[Start of section]
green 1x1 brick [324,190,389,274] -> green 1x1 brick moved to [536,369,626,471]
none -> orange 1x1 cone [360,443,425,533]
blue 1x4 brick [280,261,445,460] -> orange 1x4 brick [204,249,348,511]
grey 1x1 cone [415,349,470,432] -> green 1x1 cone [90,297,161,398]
[End of section]
[Start of section]
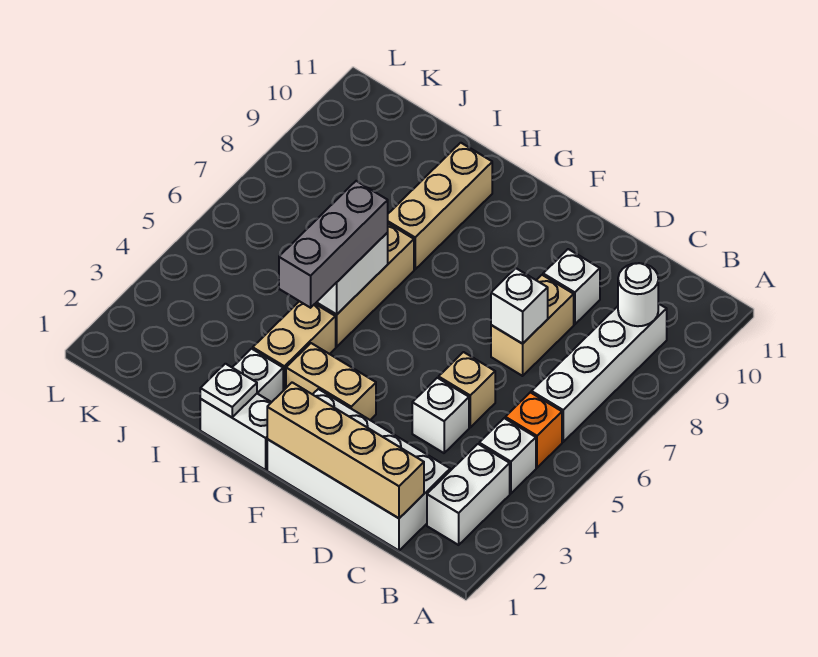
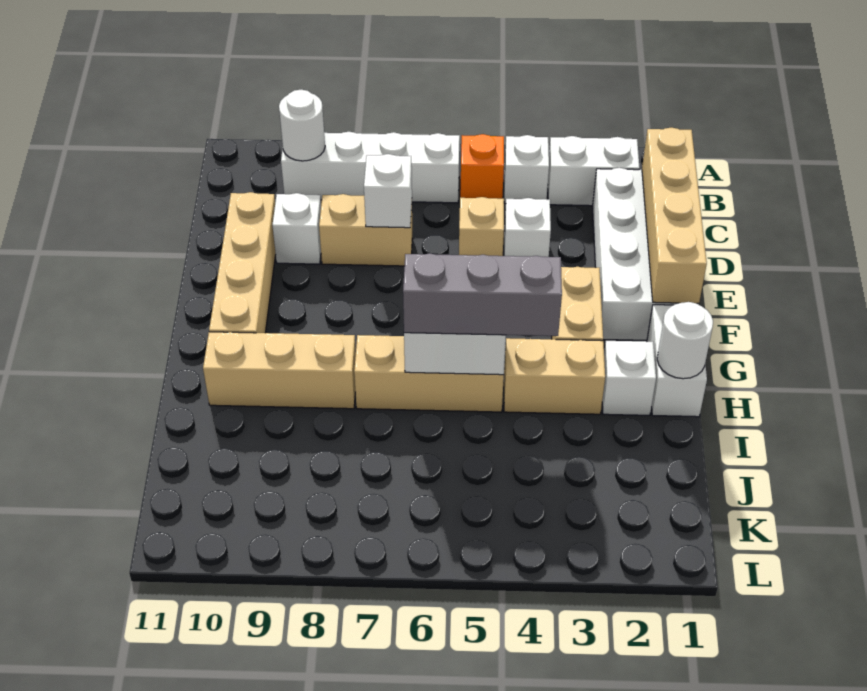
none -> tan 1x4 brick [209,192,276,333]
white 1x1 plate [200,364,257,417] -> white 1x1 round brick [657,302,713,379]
[End of section]
[Start of section]
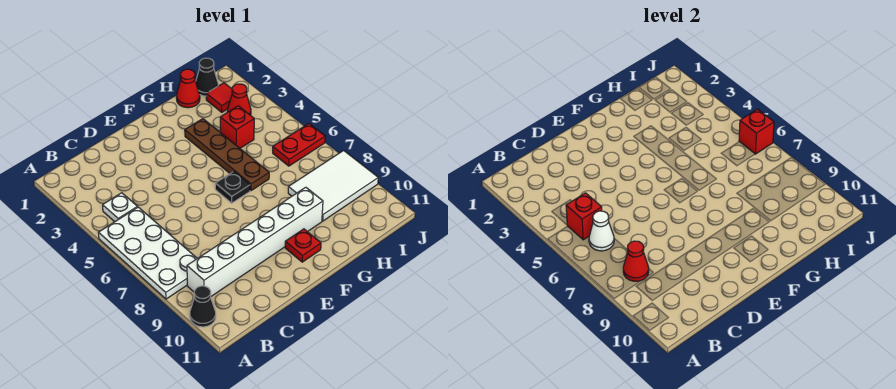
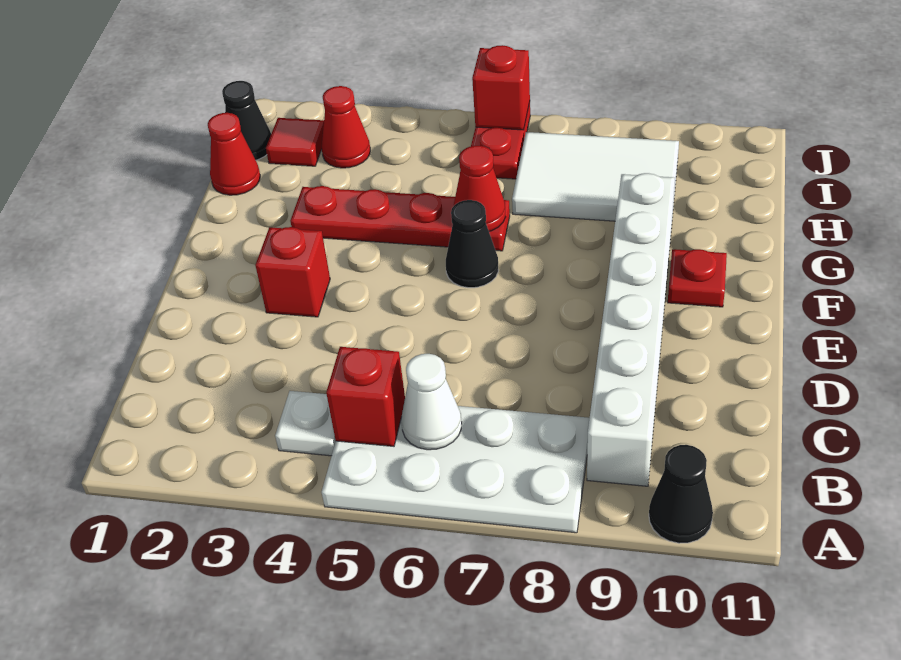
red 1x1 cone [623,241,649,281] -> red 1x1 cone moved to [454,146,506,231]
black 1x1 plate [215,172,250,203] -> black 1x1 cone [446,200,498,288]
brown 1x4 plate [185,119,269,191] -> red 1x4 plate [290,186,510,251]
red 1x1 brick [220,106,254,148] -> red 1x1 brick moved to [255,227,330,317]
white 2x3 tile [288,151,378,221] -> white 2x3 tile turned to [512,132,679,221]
[End of section]
What is expected ▸
Copy the lines above exactly, beginning at the line that has "red 1x1 brick [220,106,254,148]" and stopping after the line that has "white 2x3 tile [288,151,378,221]", and omit the rest.

Solved exercise ▸
red 1x1 brick [220,106,254,148] -> red 1x1 brick moved to [255,227,330,317]
white 2x3 tile [288,151,378,221] -> white 2x3 tile turned to [512,132,679,221]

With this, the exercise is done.